*** Opening Dataset section ***

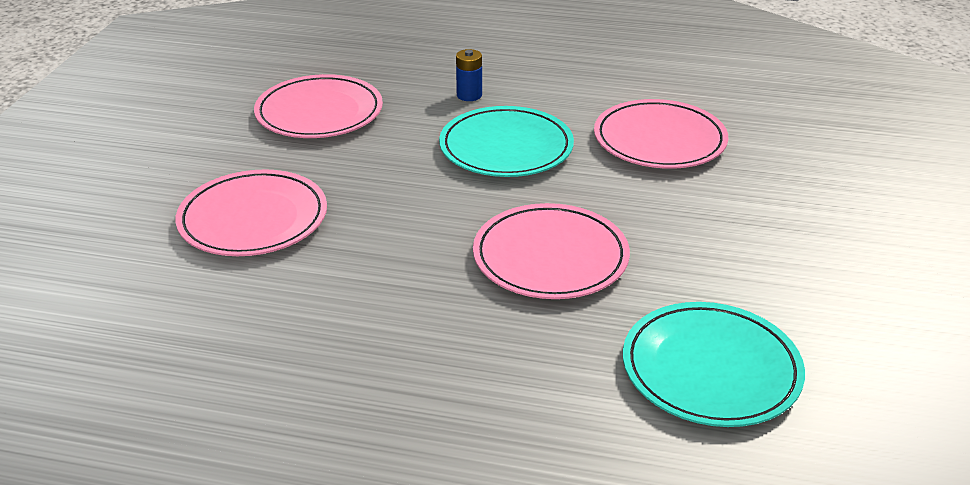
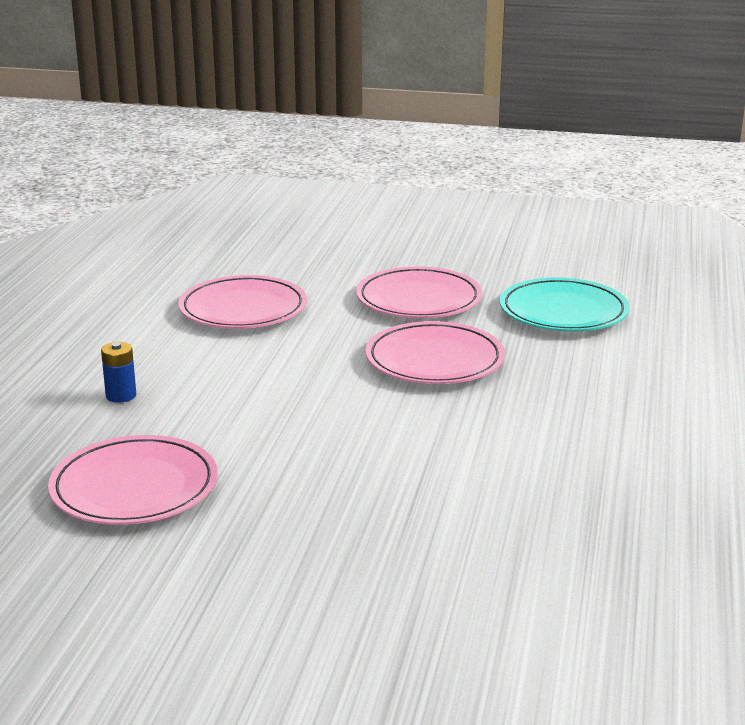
camera: 90 degrees left, 10 degrees down
(253, 219) = (376, 511): pink plate -> pink plate (418, 299)
(506, 148) = (244, 376): turquoise plate -> none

*** Closing Dataset section ***

> **Exercise requirements**:
Give the number, and nothing else, of lines in the listing above that include the word "plate".

> **Solution to this exercise**:
2